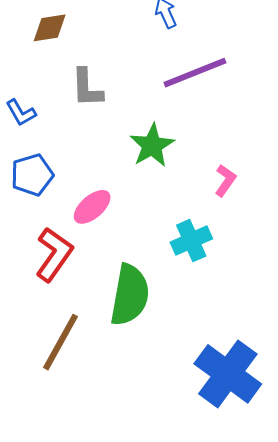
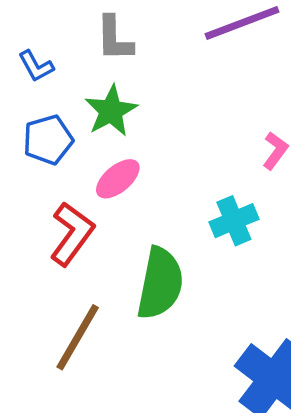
green star: (152, 146) -> (111, 111), moved

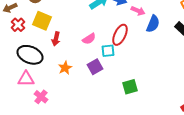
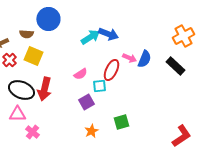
pink arrow: (138, 11) -> (129, 58), moved
red arrow: (56, 39) -> (44, 89), moved, size x1.6
orange star: (65, 68) -> (91, 131), moved

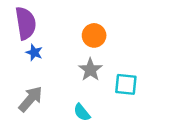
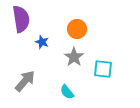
blue star: (34, 53) -> (42, 42), moved

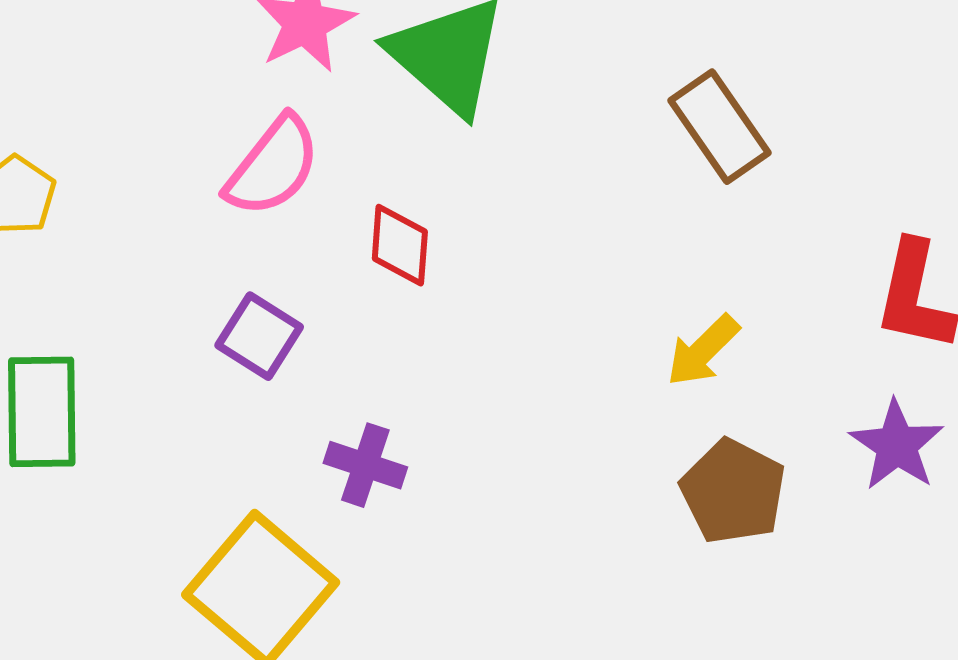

···

## Aim of the exercise
Reproduce exactly, and only, the lines from the one with "pink arrow: (138, 11) -> (129, 58), moved" to the final line of the listing above; the pictures are to be left out.

## Solution to this exercise
pink arrow: (138, 11) -> (129, 58), moved
red arrow: (56, 39) -> (44, 89), moved, size x1.6
orange star: (65, 68) -> (91, 131), moved

blue star: (34, 53) -> (42, 42), moved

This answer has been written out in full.